» **What is needed**: From the records, report how many lines hold the word "degrees", with the number as the sole reply.

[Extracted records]
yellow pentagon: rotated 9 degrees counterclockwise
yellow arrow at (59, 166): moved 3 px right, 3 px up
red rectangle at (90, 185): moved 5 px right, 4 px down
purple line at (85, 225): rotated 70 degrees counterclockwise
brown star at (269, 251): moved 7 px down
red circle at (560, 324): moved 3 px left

» **Answer area**: 2